*What is expected:* Please return the lines of the data below, word for word, from the first line through the line containing "R13: 110 (OPTO, OSC) -> 120 (OPTO, OSC)".

*Records supplied:*
####################

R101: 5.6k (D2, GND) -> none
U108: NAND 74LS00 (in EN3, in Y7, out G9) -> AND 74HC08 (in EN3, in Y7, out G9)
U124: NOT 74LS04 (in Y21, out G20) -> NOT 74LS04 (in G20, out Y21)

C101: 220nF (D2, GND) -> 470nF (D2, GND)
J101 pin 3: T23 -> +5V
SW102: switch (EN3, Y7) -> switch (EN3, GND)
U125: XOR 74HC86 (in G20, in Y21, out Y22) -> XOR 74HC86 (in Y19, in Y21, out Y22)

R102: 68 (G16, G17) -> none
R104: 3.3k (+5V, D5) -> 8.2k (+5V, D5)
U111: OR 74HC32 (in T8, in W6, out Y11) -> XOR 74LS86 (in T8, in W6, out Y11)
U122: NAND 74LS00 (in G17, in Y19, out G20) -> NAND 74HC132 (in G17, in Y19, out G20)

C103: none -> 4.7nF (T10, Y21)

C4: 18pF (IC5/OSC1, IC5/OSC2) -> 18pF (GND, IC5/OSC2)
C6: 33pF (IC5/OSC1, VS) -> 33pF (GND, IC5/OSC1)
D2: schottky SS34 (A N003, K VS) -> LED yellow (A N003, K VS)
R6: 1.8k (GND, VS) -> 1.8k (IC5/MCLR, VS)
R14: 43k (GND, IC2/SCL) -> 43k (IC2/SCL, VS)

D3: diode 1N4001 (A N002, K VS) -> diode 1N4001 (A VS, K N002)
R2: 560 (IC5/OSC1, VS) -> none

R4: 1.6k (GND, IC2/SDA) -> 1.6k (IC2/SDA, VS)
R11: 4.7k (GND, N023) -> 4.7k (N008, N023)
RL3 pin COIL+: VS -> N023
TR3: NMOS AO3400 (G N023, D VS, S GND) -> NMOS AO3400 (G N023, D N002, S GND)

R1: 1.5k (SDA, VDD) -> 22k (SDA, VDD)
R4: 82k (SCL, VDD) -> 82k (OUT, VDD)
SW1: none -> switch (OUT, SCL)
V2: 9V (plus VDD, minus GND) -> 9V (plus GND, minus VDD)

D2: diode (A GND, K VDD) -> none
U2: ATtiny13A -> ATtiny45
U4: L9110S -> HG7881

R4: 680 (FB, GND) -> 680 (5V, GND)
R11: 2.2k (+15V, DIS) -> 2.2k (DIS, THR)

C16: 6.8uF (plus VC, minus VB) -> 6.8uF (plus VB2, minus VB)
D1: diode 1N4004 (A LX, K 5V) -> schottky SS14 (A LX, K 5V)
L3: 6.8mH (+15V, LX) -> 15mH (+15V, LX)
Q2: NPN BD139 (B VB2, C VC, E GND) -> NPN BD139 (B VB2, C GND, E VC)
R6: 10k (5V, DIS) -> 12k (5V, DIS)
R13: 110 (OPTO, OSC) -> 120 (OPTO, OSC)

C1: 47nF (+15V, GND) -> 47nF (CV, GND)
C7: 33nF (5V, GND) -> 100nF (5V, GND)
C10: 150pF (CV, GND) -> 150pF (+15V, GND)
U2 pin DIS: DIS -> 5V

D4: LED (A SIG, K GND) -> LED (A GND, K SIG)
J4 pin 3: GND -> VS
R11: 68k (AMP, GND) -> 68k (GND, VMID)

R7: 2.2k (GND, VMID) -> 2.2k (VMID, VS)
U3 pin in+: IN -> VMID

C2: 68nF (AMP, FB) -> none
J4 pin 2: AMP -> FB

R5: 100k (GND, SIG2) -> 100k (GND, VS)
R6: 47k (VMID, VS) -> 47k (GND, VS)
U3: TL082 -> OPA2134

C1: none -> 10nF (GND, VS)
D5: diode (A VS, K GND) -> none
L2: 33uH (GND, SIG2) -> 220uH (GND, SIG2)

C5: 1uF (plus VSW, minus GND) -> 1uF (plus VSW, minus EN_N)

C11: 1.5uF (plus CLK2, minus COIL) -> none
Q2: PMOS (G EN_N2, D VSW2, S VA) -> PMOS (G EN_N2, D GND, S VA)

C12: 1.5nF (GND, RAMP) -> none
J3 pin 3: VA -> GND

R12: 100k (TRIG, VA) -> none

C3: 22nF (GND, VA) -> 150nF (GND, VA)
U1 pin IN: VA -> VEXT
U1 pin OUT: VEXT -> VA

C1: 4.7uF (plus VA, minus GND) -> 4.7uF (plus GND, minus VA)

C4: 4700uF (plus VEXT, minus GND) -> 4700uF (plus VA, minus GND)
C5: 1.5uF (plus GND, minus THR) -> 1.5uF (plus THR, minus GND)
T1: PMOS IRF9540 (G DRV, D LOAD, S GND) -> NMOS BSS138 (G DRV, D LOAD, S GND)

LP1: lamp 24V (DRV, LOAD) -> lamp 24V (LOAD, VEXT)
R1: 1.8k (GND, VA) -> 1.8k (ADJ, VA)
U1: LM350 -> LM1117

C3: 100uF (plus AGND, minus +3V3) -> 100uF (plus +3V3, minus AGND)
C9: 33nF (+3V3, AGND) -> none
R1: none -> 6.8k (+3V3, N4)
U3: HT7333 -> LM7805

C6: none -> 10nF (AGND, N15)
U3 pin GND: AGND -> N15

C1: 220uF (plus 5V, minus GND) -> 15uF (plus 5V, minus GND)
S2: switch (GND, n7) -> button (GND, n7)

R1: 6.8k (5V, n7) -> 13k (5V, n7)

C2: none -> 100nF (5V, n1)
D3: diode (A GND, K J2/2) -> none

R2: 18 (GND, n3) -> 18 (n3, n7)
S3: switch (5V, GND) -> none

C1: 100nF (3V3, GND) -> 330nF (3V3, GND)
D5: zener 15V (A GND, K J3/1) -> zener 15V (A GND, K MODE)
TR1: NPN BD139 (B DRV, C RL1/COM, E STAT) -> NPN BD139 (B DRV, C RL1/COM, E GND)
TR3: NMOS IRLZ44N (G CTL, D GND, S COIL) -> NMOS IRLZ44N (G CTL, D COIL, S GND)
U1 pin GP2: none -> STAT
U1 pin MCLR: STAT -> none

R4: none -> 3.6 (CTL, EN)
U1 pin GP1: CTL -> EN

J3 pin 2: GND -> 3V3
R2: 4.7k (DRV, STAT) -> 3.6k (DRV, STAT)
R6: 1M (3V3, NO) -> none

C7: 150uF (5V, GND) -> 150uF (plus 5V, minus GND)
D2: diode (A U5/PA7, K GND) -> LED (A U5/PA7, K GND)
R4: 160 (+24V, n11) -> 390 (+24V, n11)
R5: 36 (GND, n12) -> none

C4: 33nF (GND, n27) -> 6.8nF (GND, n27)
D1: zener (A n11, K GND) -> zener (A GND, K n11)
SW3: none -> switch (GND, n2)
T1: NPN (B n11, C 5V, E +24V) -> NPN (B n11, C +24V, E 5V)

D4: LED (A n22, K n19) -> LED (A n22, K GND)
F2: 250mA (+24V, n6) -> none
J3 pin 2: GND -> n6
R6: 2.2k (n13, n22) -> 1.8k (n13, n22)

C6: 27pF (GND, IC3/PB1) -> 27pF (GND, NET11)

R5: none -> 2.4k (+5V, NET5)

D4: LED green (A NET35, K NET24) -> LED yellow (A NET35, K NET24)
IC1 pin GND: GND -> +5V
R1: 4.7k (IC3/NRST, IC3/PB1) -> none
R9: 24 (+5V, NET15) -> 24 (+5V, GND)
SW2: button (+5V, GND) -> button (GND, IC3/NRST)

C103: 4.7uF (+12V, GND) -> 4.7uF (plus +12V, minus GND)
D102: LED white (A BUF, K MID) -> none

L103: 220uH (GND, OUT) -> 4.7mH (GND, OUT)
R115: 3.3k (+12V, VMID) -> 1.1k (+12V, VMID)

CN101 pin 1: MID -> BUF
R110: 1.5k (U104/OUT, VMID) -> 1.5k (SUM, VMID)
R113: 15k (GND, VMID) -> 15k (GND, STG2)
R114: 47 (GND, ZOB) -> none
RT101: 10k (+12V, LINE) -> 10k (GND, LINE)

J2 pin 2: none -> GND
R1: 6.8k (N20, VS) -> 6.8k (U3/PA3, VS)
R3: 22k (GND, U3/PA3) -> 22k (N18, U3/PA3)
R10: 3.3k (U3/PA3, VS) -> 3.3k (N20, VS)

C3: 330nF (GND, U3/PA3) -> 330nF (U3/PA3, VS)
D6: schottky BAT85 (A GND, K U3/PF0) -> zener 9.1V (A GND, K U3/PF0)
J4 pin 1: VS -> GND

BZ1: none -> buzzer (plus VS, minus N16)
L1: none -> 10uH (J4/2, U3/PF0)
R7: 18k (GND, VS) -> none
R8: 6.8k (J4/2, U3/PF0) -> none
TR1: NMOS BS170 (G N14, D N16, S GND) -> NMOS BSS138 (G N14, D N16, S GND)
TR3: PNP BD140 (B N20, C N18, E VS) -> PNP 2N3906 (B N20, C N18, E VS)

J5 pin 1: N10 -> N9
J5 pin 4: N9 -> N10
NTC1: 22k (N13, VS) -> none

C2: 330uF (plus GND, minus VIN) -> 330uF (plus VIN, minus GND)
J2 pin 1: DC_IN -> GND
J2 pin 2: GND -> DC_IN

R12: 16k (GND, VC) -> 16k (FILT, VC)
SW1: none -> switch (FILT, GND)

####################

*Task solution:*
R101: 5.6k (D2, GND) -> none
U108: NAND 74LS00 (in EN3, in Y7, out G9) -> AND 74HC08 (in EN3, in Y7, out G9)
U124: NOT 74LS04 (in Y21, out G20) -> NOT 74LS04 (in G20, out Y21)

C101: 220nF (D2, GND) -> 470nF (D2, GND)
J101 pin 3: T23 -> +5V
SW102: switch (EN3, Y7) -> switch (EN3, GND)
U125: XOR 74HC86 (in G20, in Y21, out Y22) -> XOR 74HC86 (in Y19, in Y21, out Y22)

R102: 68 (G16, G17) -> none
R104: 3.3k (+5V, D5) -> 8.2k (+5V, D5)
U111: OR 74HC32 (in T8, in W6, out Y11) -> XOR 74LS86 (in T8, in W6, out Y11)
U122: NAND 74LS00 (in G17, in Y19, out G20) -> NAND 74HC132 (in G17, in Y19, out G20)

C103: none -> 4.7nF (T10, Y21)

C4: 18pF (IC5/OSC1, IC5/OSC2) -> 18pF (GND, IC5/OSC2)
C6: 33pF (IC5/OSC1, VS) -> 33pF (GND, IC5/OSC1)
D2: schottky SS34 (A N003, K VS) -> LED yellow (A N003, K VS)
R6: 1.8k (GND, VS) -> 1.8k (IC5/MCLR, VS)
R14: 43k (GND, IC2/SCL) -> 43k (IC2/SCL, VS)

D3: diode 1N4001 (A N002, K VS) -> diode 1N4001 (A VS, K N002)
R2: 560 (IC5/OSC1, VS) -> none

R4: 1.6k (GND, IC2/SDA) -> 1.6k (IC2/SDA, VS)
R11: 4.7k (GND, N023) -> 4.7k (N008, N023)
RL3 pin COIL+: VS -> N023
TR3: NMOS AO3400 (G N023, D VS, S GND) -> NMOS AO3400 (G N023, D N002, S GND)

R1: 1.5k (SDA, VDD) -> 22k (SDA, VDD)
R4: 82k (SCL, VDD) -> 82k (OUT, VDD)
SW1: none -> switch (OUT, SCL)
V2: 9V (plus VDD, minus GND) -> 9V (plus GND, minus VDD)

D2: diode (A GND, K VDD) -> none
U2: ATtiny13A -> ATtiny45
U4: L9110S -> HG7881

R4: 680 (FB, GND) -> 680 (5V, GND)
R11: 2.2k (+15V, DIS) -> 2.2k (DIS, THR)

C16: 6.8uF (plus VC, minus VB) -> 6.8uF (plus VB2, minus VB)
D1: diode 1N4004 (A LX, K 5V) -> schottky SS14 (A LX, K 5V)
L3: 6.8mH (+15V, LX) -> 15mH (+15V, LX)
Q2: NPN BD139 (B VB2, C VC, E GND) -> NPN BD139 (B VB2, C GND, E VC)
R6: 10k (5V, DIS) -> 12k (5V, DIS)
R13: 110 (OPTO, OSC) -> 120 (OPTO, OSC)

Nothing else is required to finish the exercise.